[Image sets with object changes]
= Beginning of Section =

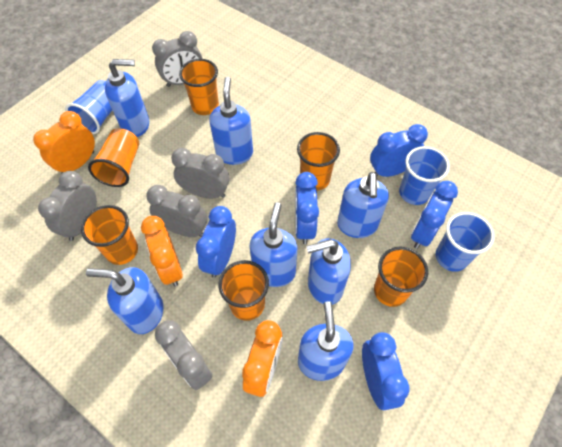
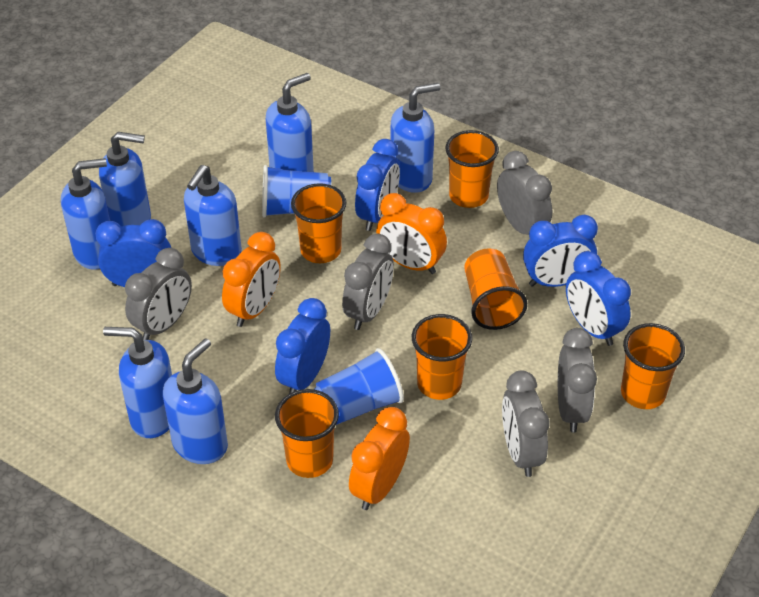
blue cup: 3 -> 2

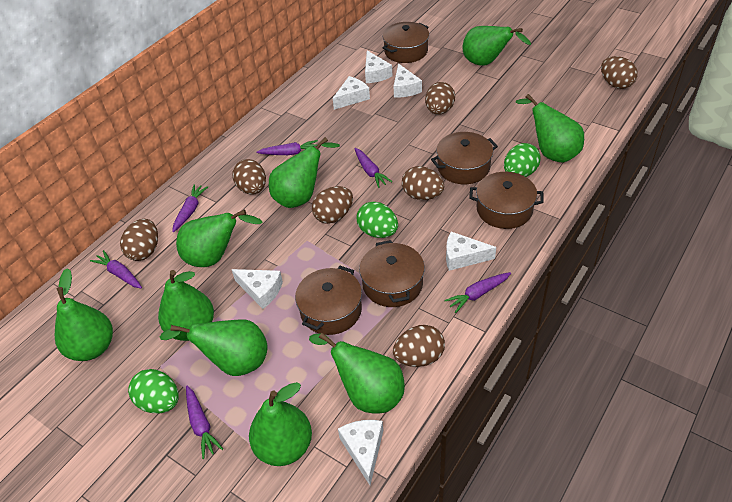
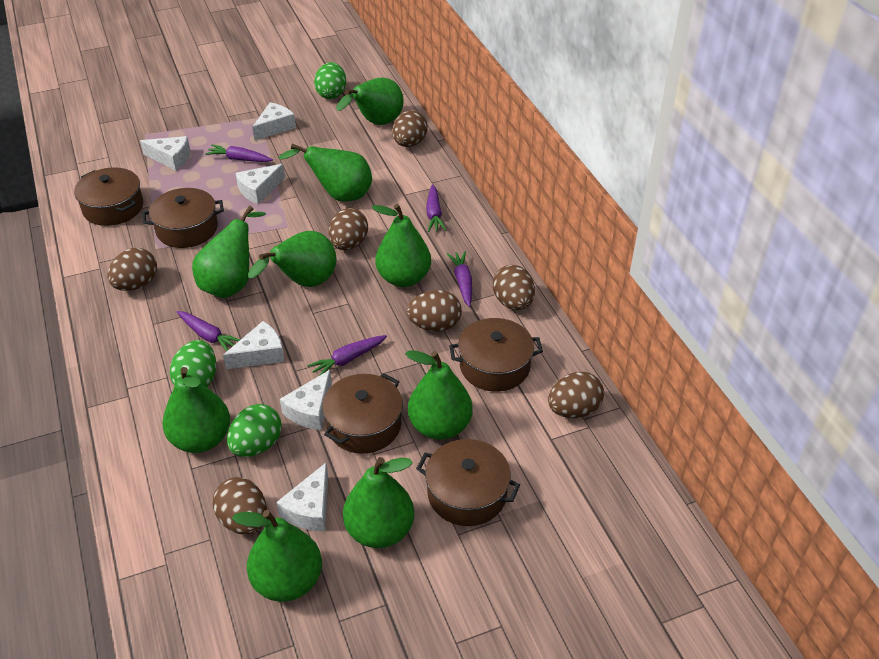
purple carrot: 6 -> 5

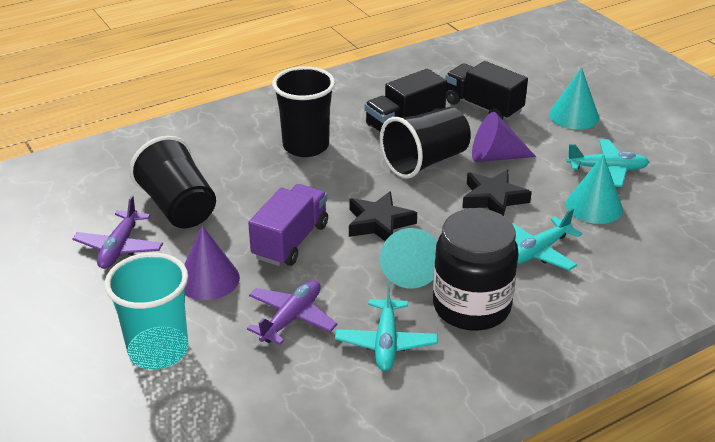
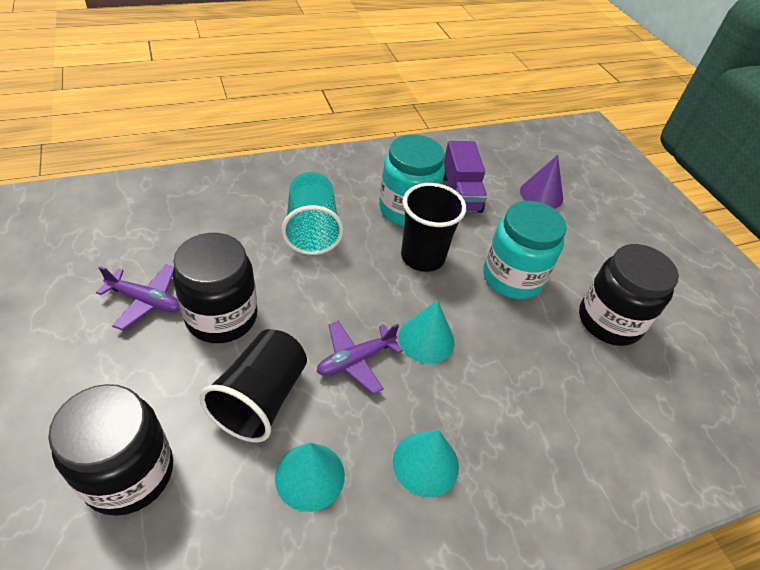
black cup: 3 -> 2
black jar: 1 -> 3
black star: 2 -> 0
black truck: 2 -> 0
purple cone: 2 -> 1
turquoise jar: 0 -> 2
turquoise plane: 3 -> 0

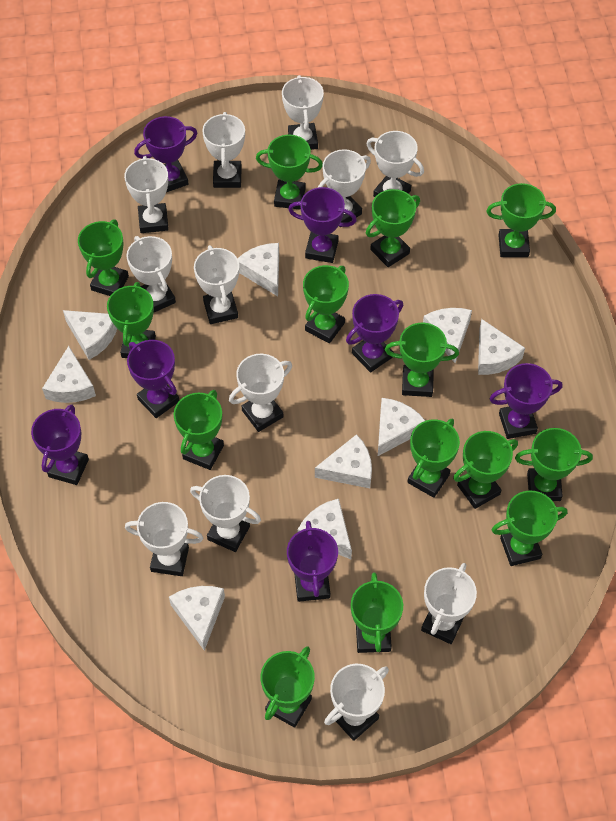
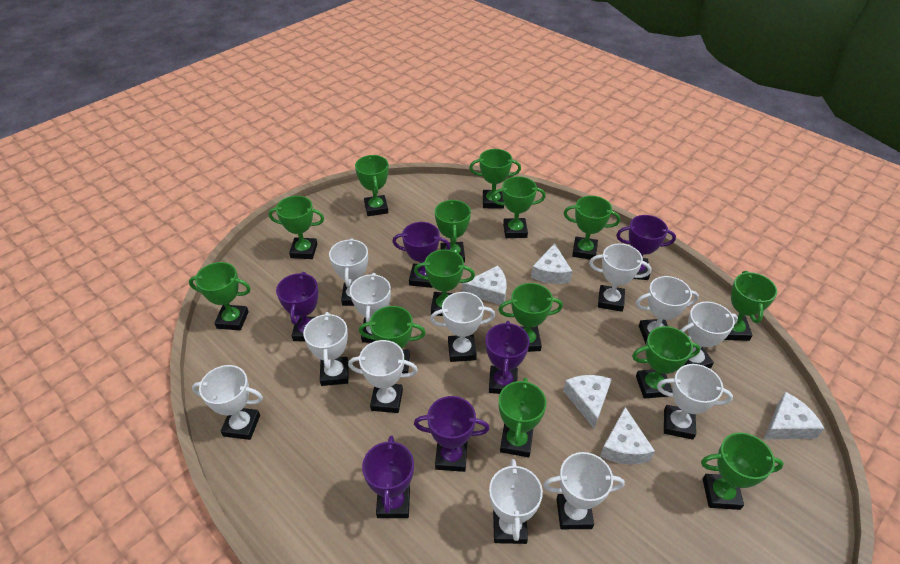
purple trophy: 7 -> 6
white cheese: 9 -> 5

= End of Section =

#### DIRECTIONS
A word-for-word copy is required of the lines above from the line with "black cup: 3 -> 2" through the last line of the data; no other lines and no pictures belong in it.

#### REPLY TO THE TASK
black cup: 3 -> 2
black jar: 1 -> 3
black star: 2 -> 0
black truck: 2 -> 0
purple cone: 2 -> 1
turquoise jar: 0 -> 2
turquoise plane: 3 -> 0

purple trophy: 7 -> 6
white cheese: 9 -> 5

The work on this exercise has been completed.